## begin Material to process
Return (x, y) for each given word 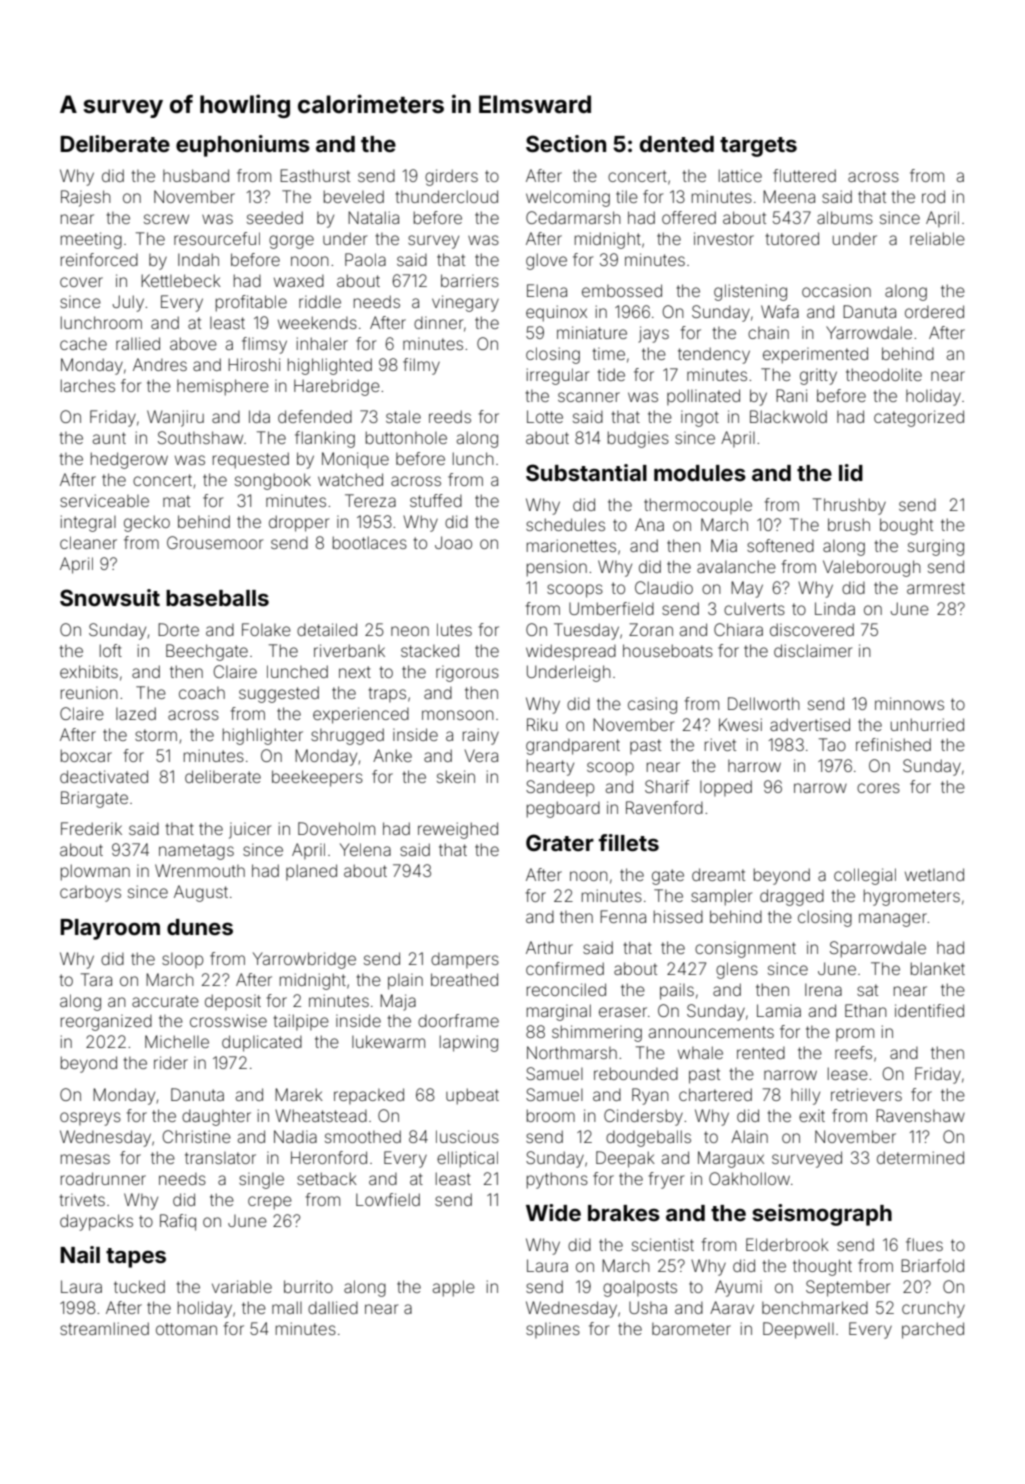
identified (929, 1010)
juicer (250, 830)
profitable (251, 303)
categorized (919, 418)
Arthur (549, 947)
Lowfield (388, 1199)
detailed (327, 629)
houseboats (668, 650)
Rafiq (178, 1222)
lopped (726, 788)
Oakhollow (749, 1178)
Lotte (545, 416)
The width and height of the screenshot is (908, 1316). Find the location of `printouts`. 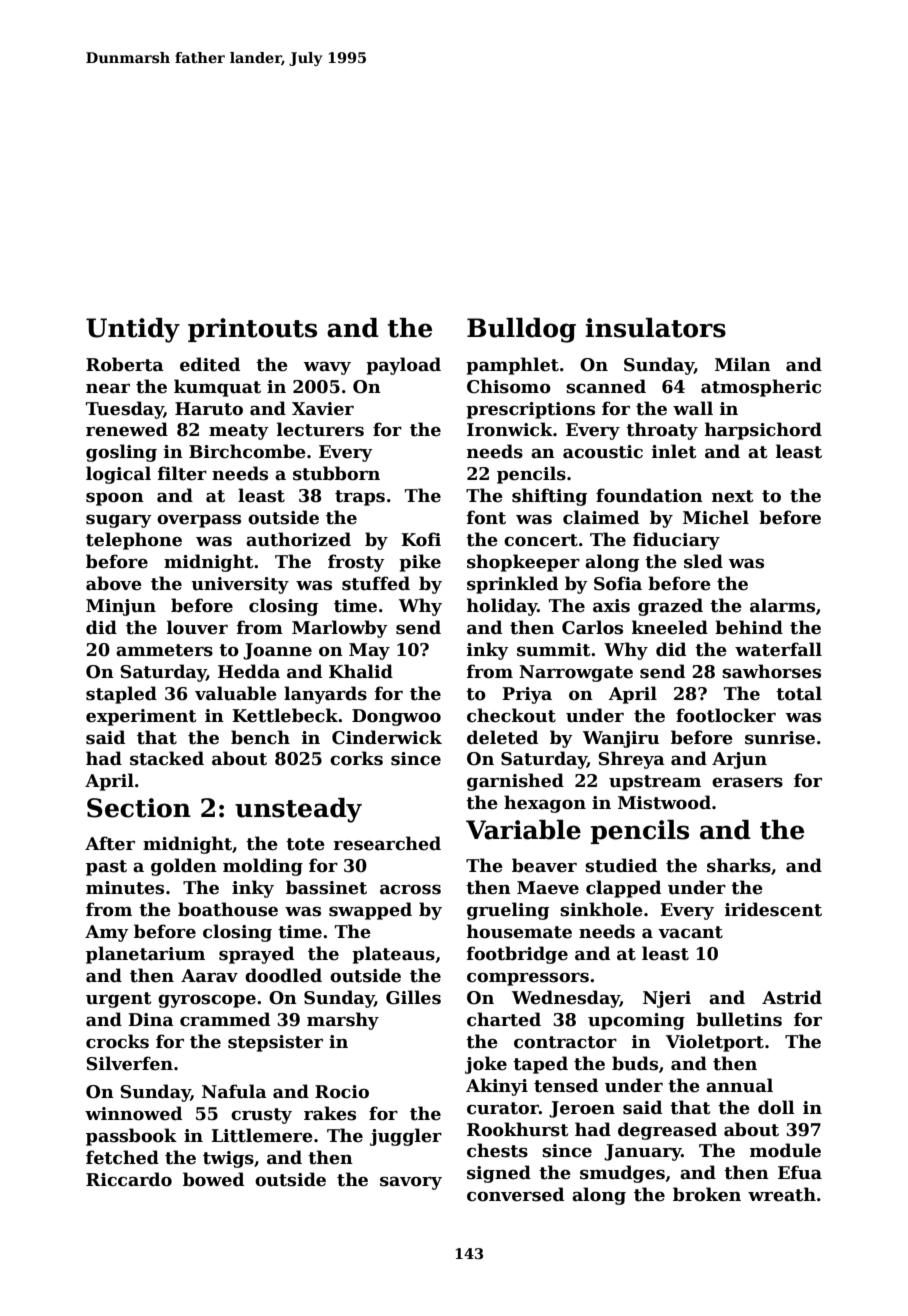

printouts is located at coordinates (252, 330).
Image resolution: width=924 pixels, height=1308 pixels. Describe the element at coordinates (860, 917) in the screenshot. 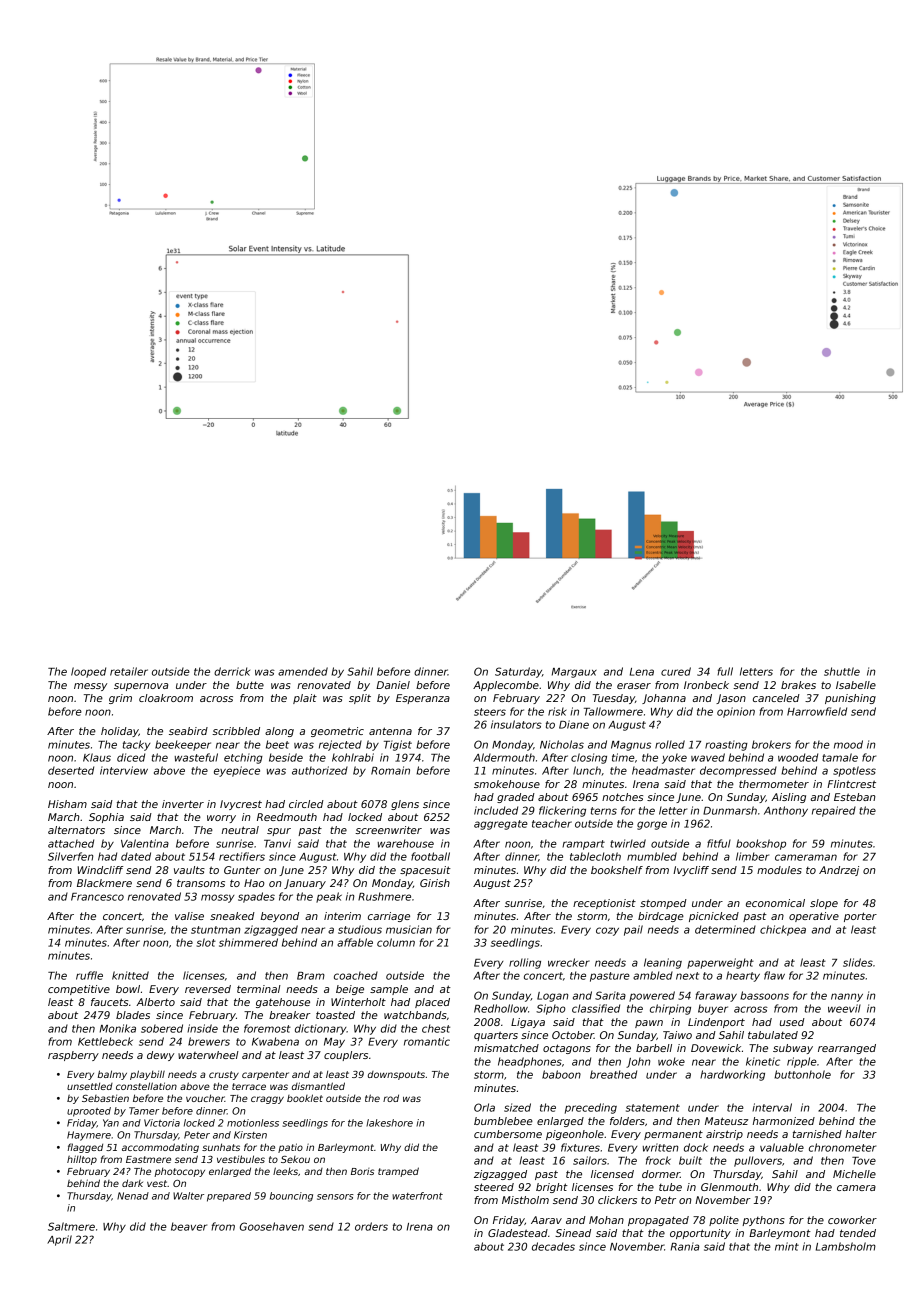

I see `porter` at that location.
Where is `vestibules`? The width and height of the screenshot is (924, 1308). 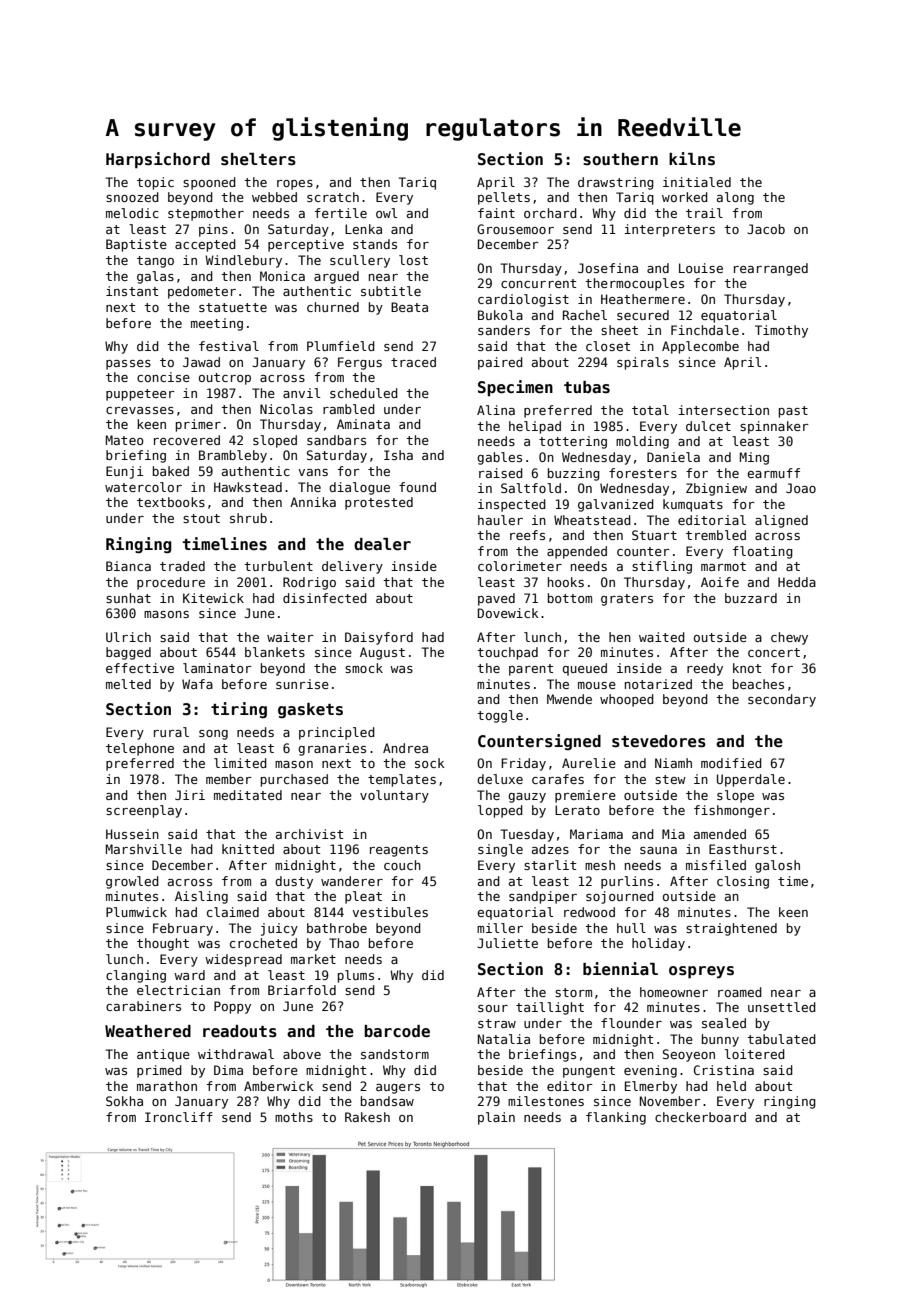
## end Material to process
> _What to work on_: Put every line of the items above into a JSON list of strings, one string per line, leaving out blank lines and the pictures.

> _Solution to the problem_:
[
  "Return (x, y) for each given word ",
  "identified (929, 1010)",
  "juicer (250, 830)",
  "profitable (251, 303)",
  "categorized (919, 418)",
  "Arthur (549, 947)",
  "Lowfield (388, 1199)",
  "detailed (327, 629)",
  "houseboats (668, 650)",
  "Rafiq (178, 1222)",
  "lopped (726, 788)",
  "Oakhollow (749, 1178)",
  "Lotte (545, 416)",
  "The width and height of the screenshot is (908, 1316). Find the location of `printouts`. ",
  "printouts is located at coordinates (252, 330).",
  "Image resolution: width=924 pixels, height=1308 pixels. Describe the element at coordinates (860, 917) in the screenshot. ",
  "I see `porter` at that location.",
  "Where is `vestibules`? The width and height of the screenshot is (924, 1308). "
]